ASSIGNED TASK:
Put every line of the listing below into a JSON list of strings, one string per line, skipping blank lines and leaving out the pictures.
[[ DATA IN THIS EXERCISE open ]]
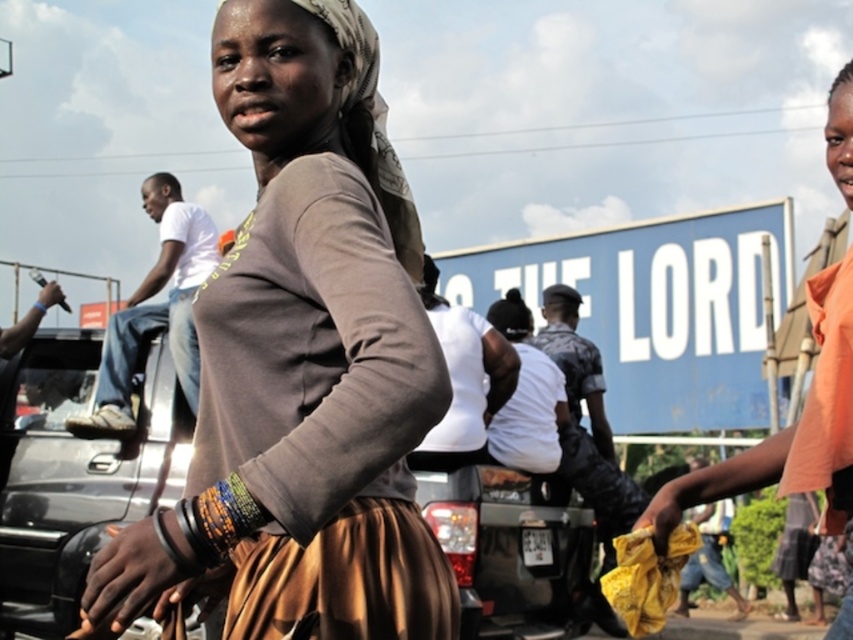
Question: Which point is closer to the camera?

Choices:
 (A) (357, 630)
 (B) (428, 474)
 (C) (102, 403)
 (D) (432, 449)

Answer: (A)

Question: Is orange cotton shirt at right positioned in front of white matte shirt at center?

Choices:
 (A) yes
 (B) no

Answer: (A)

Question: Which point is farther from the camera taking this photo?

Choices:
 (A) (448, 333)
 (B) (685, 573)
 (C) (270, 628)
 (D) (170, 196)

Answer: (B)

Question: Among these points, which one is nearest to the camera?

Choices:
 (A) (242, 634)
 (B) (170, 221)
 (C) (71, 609)

Answer: (A)

Question: Is metallic gray car at center closer to the viewer compared to yellow fabric bag at lower right?

Choices:
 (A) no
 (B) yes

Answer: (A)

Question: Can you confirm if white matte shirt at center is wider than yellow fabric bag at lower right?

Choices:
 (A) yes
 (B) no

Answer: (B)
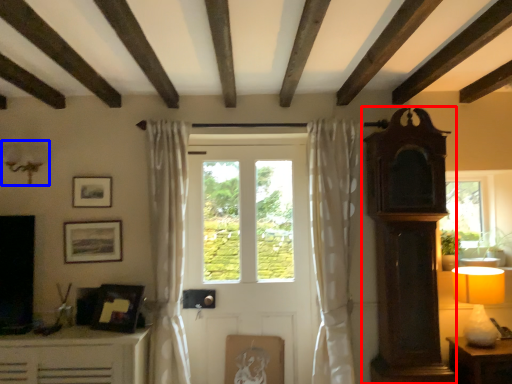
Question: Which of the following is the farthest to the observer, antique (highlighted by a red box) or lamp (highlighted by a blue box)?

Choices:
 (A) antique
 (B) lamp

Answer: (B)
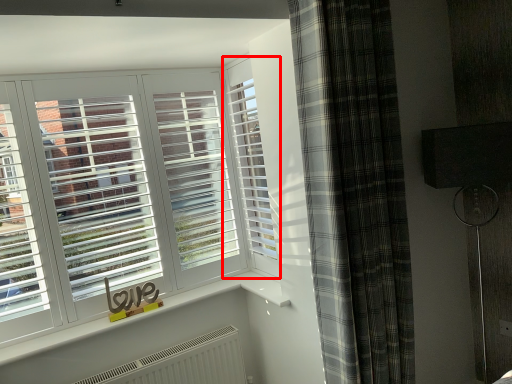
Question: From the image's perspective, what is the correct spatial relationship of window (annotated by the red box) in relation to curtain?

Choices:
 (A) below
 (B) above

Answer: (B)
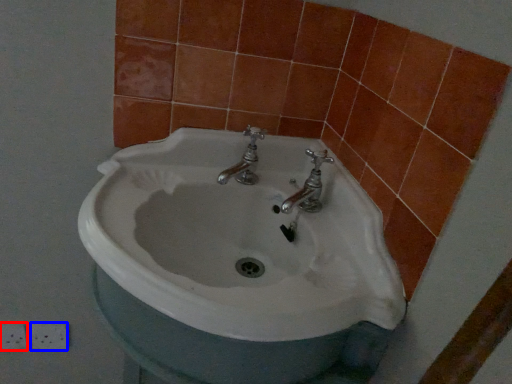
Question: Among these objects, which one is farthest to the camera, ceramic tile (highlighted by a red box) or ceramic tile (highlighted by a blue box)?

Choices:
 (A) ceramic tile
 (B) ceramic tile

Answer: (B)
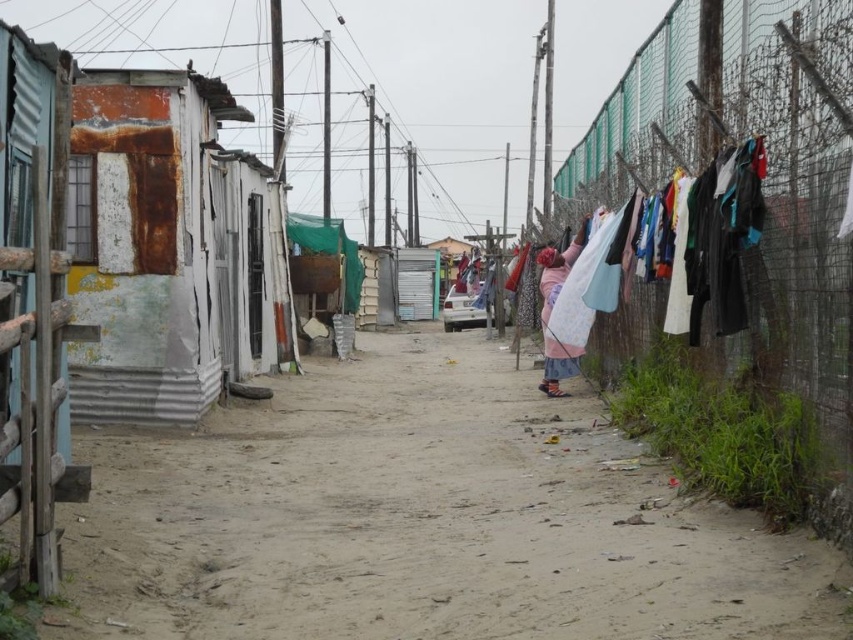
You are a delivery person trying to navigate through the alley. There is a rusty metal fence at right and a pink fabric at center. Can you pass through the space between them?

The rusty metal fence at right is located above the pink fabric at center, so there is enough vertical space to pass through the alley between them.

You are a delivery person with a cart that is 2 meters wide. You need to navigate through the narrow alleyway between the rusty metal hut at left and the pink fabric at center. Can your cart fit through the space between them?

The distance between the rusty metal hut at left and the pink fabric at center is 5.41 meters. Since your cart is only 2 meters wide, it can easily fit through the space between them as the distance is more than sufficient.

You are standing at the entrance of the alley and want to take a photo that includes both the point at coordinates (161, 346) and the point at coordinates (843, 150). Since you want to ensure both points are in focus, which point should you focus on to maximize the depth of field?

You should focus on the point at coordinates (843, 150) because it is closer to the camera than the point at coordinates (161, 346). Focusing on the closer object ensures that both it and the farther object will be within the depth of field.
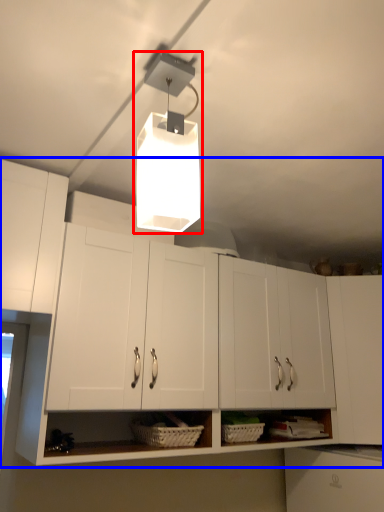
Question: Which point is closer to the camera, lamp (highlighted by a red box) or cabinetry (highlighted by a blue box)?

Choices:
 (A) lamp
 (B) cabinetry

Answer: (A)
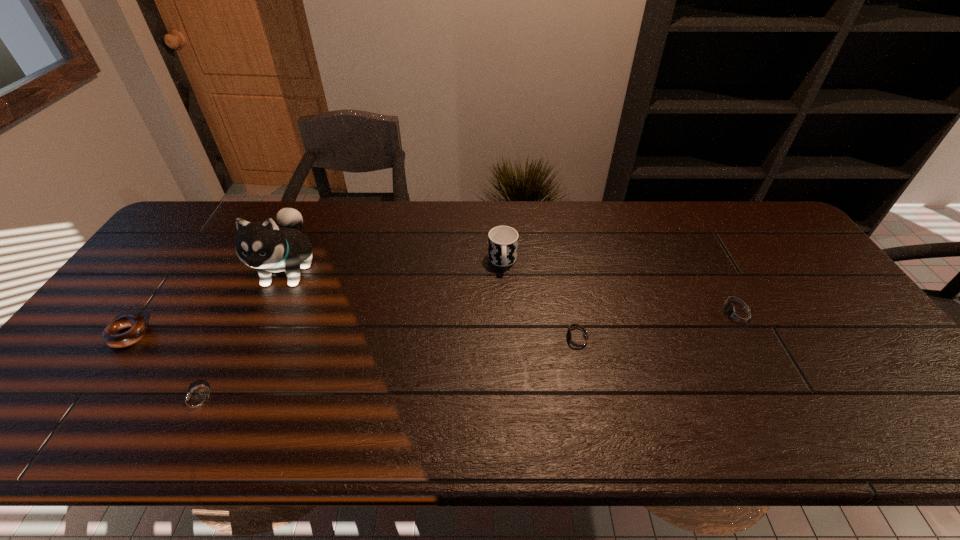
Find the location of `the shortest object`. the shortest object is located at coordinates (196, 401).

Image resolution: width=960 pixels, height=540 pixels. I want to click on the nearest object, so click(196, 401).

At what (x,y) coordinates should I click in order to perform the action: click on the fifth tallest object. Please return your answer as a coordinate pair (x, y). Image resolution: width=960 pixels, height=540 pixels. Looking at the image, I should click on (577, 340).

Where is `the second watch from right to left`? the second watch from right to left is located at coordinates (577, 340).

Identify the location of the rightmost object. The width and height of the screenshot is (960, 540). (738, 315).

Where is `the rightmost watch`? This screenshot has height=540, width=960. the rightmost watch is located at coordinates tap(738, 315).

Find the location of a particular element. The width and height of the screenshot is (960, 540). the leftmost object is located at coordinates (111, 335).

You are a GUI agent. You are given a task and a screenshot of the screen. Output one action in this format:
    pyautogui.click(x=<x>, y=<y>)
    Task: Click on the puppy
    The image size is (960, 540).
    Given the screenshot: What is the action you would take?
    pyautogui.click(x=262, y=245)

Locate an element on the screen. This screenshot has width=960, height=540. the second tallest object is located at coordinates (502, 240).

Locate an element on the screen. This screenshot has height=540, width=960. the fourth object from left to right is located at coordinates (502, 240).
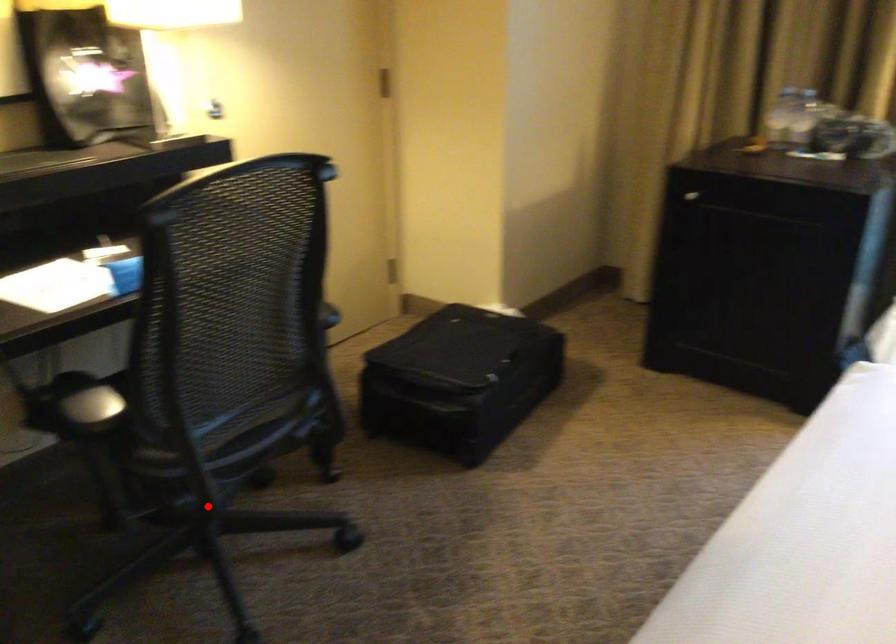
[[ DATA IN THIS EXERCISE closed ]]
EXERCISE ANSWER:
[
  "Question: Which point is closer to the camera?",
  "Choices:",
  " (A) (357, 630)",
  " (B) (428, 474)",
  " (C) (102, 403)",
  " (D) (432, 449)",
  "Answer: (A)",
  "Question: Is orange cotton shirt at right positioned in front of white matte shirt at center?",
  "Choices:",
  " (A) yes",
  " (B) no",
  "Answer: (A)",
  "Question: Which point is farther from the camera taking this photo?",
  "Choices:",
  " (A) (448, 333)",
  " (B) (685, 573)",
  " (C) (270, 628)",
  " (D) (170, 196)",
  "Answer: (B)",
  "Question: Among these points, which one is nearest to the camera?",
  "Choices:",
  " (A) (242, 634)",
  " (B) (170, 221)",
  " (C) (71, 609)",
  "Answer: (A)",
  "Question: Is metallic gray car at center closer to the viewer compared to yellow fabric bag at lower right?",
  "Choices:",
  " (A) no",
  " (B) yes",
  "Answer: (A)",
  "Question: Can you confirm if white matte shirt at center is wider than yellow fabric bag at lower right?",
  "Choices:",
  " (A) yes",
  " (B) no",
  "Answer: (B)",
  "Question: Which of the following is the farthest to the observer, antique (highlighted by a red box) or lamp (highlighted by a blue box)?",
  "Choices:",
  " (A) antique",
  " (B) lamp",
  "Answer: (B)",
  "Question: From the image's perspective, what is the correct spatial relationship of window (annotated by the red box) in relation to curtain?",
  "Choices:",
  " (A) below",
  " (B) above",
  "Answer: (B)",
  "Question: Among these objects, which one is farthest to the camera, ceramic tile (highlighted by a red box) or ceramic tile (highlighted by a blue box)?",
  "Choices:",
  " (A) ceramic tile",
  " (B) ceramic tile",
  "Answer: (B)",
  "You are a delivery person trying to navigate through the alley. There is a rusty metal fence at right and a pink fabric at center. Can you pass through the space between them?",
  "The rusty metal fence at right is located above the pink fabric at center, so there is enough vertical space to pass through the alley between them.",
  "You are a delivery person with a cart that is 2 meters wide. You need to navigate through the narrow alleyway between the rusty metal hut at left and the pink fabric at center. Can your cart fit through the space between them?",
  "The distance between the rusty metal hut at left and the pink fabric at center is 5.41 meters. Since your cart is only 2 meters wide, it can easily fit through the space between them as the distance is more than sufficient.",
  "You are standing at the entrance of the alley and want to take a photo that includes both the point at coordinates (161, 346) and the point at coordinates (843, 150). Since you want to ensure both points are in focus, which point should you focus on to maximize the depth of field?",
  "You should focus on the point at coordinates (843, 150) because it is closer to the camera than the point at coordinates (161, 346). Focusing on the closer object ensures that both it and the farther object will be within the depth of field.",
  "Question: Which point is closer to the camera, lamp (highlighted by a red box) or cabinetry (highlighted by a blue box)?",
  "Choices:",
  " (A) lamp",
  " (B) cabinetry",
  "Answer: (A)",
  "Find the location of `the shortest object`. the shortest object is located at coordinates (196, 401).",
  "Image resolution: width=960 pixels, height=540 pixels. I want to click on the nearest object, so click(196, 401).",
  "At what (x,y) coordinates should I click in order to perform the action: click on the fifth tallest object. Please return your answer as a coordinate pair (x, y). Image resolution: width=960 pixels, height=540 pixels. Looking at the image, I should click on (577, 340).",
  "Where is `the second watch from right to left`? the second watch from right to left is located at coordinates (577, 340).",
  "Identify the location of the rightmost object. The width and height of the screenshot is (960, 540). (738, 315).",
  "Where is `the rightmost watch`? This screenshot has height=540, width=960. the rightmost watch is located at coordinates tap(738, 315).",
  "Find the location of a particular element. The width and height of the screenshot is (960, 540). the leftmost object is located at coordinates (111, 335).",
  "You are a GUI agent. You are given a task and a screenshot of the screen. Output one action in this format:",
  "    pyautogui.click(x=<x>, y=<y>)",
  "    Task: Click on the puppy",
  "    The image size is (960, 540).",
  "    Given the screenshot: What is the action you would take?",
  "    pyautogui.click(x=262, y=245)",
  "Locate an element on the screen. This screenshot has width=960, height=540. the second tallest object is located at coordinates (502, 240).",
  "Locate an element on the screen. This screenshot has height=540, width=960. the fourth object from left to right is located at coordinates (502, 240)."
]